**SOURCE MATERIAL**

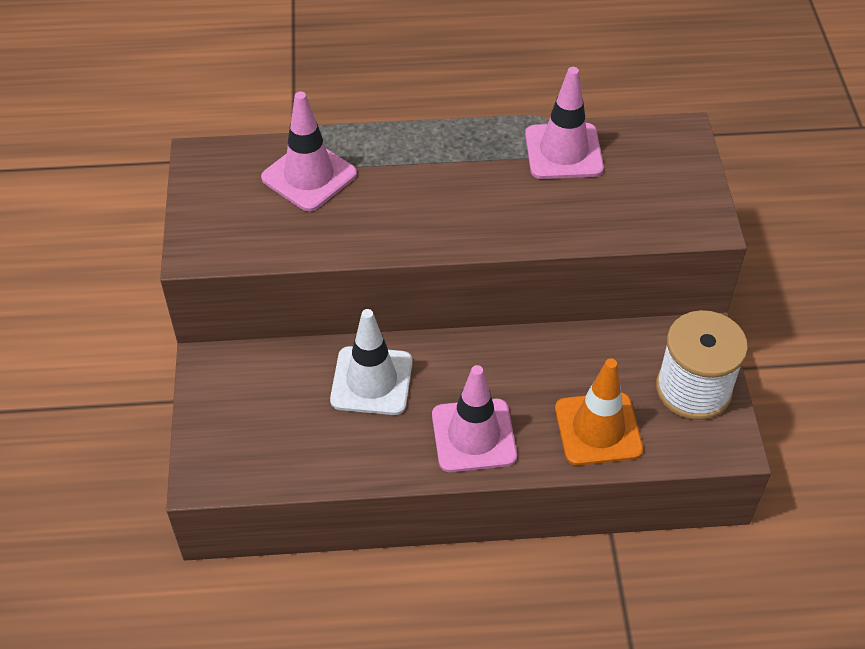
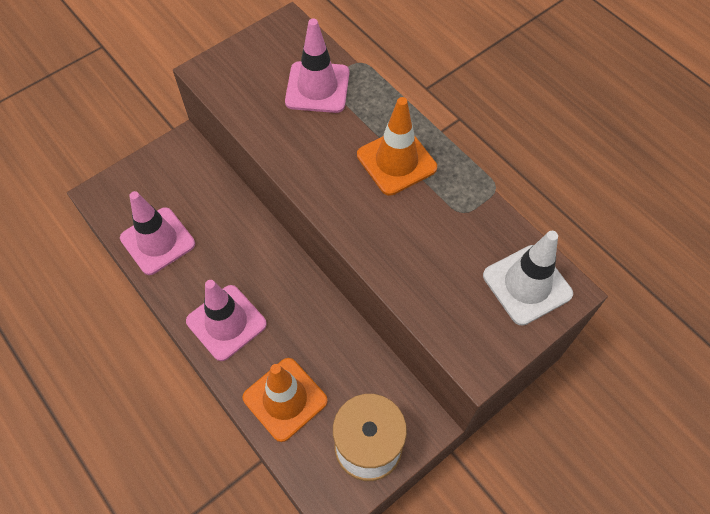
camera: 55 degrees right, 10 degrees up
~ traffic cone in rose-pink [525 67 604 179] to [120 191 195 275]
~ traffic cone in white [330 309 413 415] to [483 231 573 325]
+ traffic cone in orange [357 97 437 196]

**EXERCISE DESCRIPTION**
Omit the pictures. Repeat the rest of the data exactly.

**RESULT**
camera: 55 degrees right, 10 degrees up
~ traffic cone in rose-pink [525 67 604 179] to [120 191 195 275]
~ traffic cone in white [330 309 413 415] to [483 231 573 325]
+ traffic cone in orange [357 97 437 196]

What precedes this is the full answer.